##### LISTED ENTRIES #####

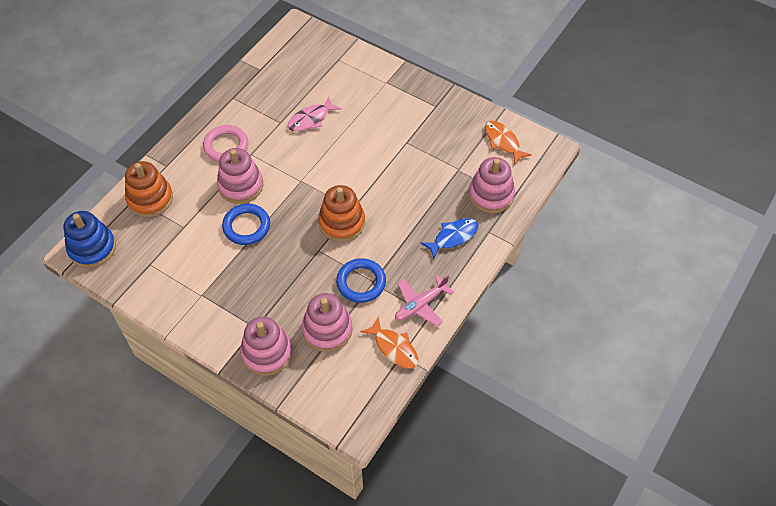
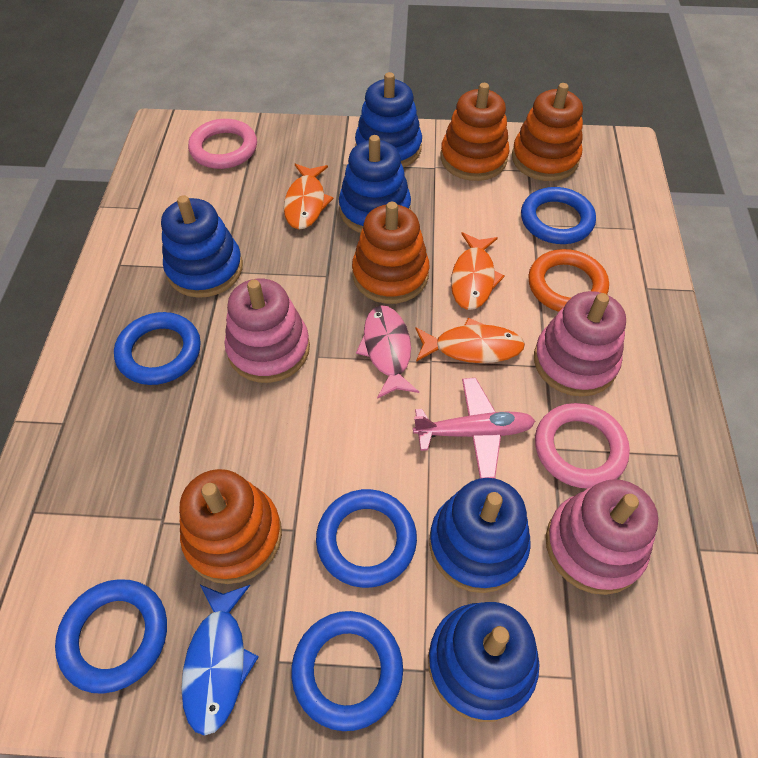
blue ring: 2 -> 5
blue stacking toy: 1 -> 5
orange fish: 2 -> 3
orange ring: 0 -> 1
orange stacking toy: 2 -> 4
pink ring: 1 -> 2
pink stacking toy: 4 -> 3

#####
##### LISTED ENTRIES #####

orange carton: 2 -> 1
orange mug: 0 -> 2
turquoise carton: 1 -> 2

#####

> _YOUR OBJECTIVE_: Lines wanted from the listing above: the line with "orange fish: 2 -> 3" up to and including the line with "pink stacking toy: 4 -> 3". Please write them out exactly, adding nothing else.

> _OUTPUT FOR THIS EXERCISE_:
orange fish: 2 -> 3
orange ring: 0 -> 1
orange stacking toy: 2 -> 4
pink ring: 1 -> 2
pink stacking toy: 4 -> 3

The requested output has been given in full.